Records shown |
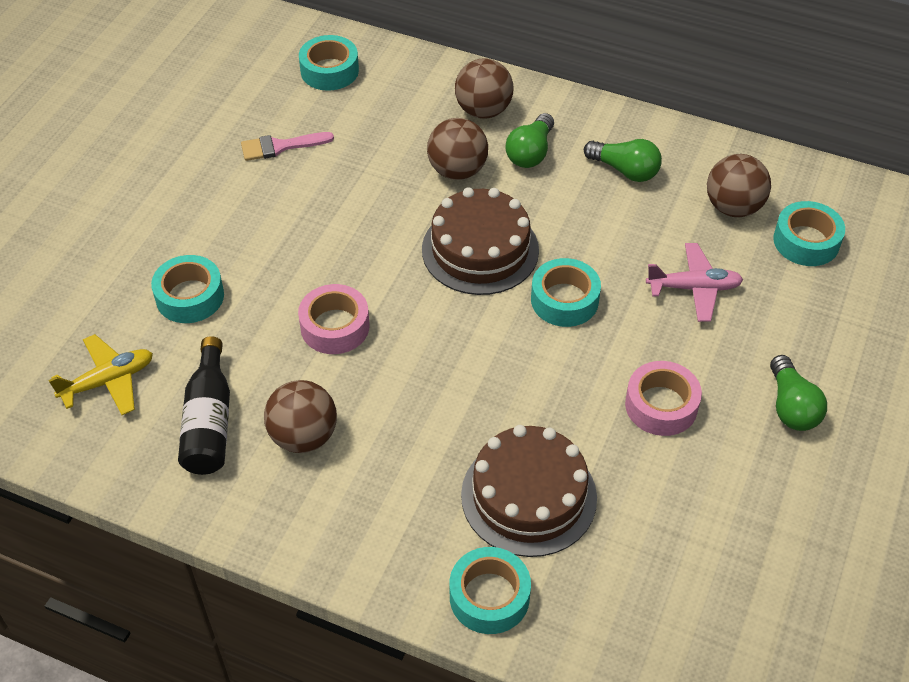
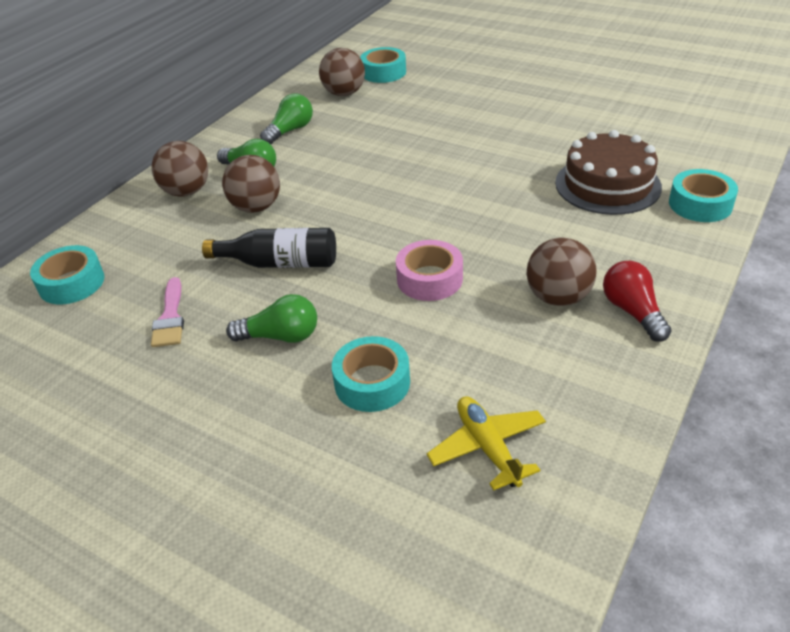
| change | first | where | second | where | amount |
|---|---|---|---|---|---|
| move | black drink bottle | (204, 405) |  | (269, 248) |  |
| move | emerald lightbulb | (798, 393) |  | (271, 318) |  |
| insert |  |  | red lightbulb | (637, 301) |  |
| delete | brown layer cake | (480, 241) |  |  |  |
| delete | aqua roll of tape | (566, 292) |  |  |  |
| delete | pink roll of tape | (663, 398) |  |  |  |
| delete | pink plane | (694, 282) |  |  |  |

Task to carry out |
Please state how many lines of the records hold the word "lightbulb", and write nothing but that number.

Answer to this problem |
2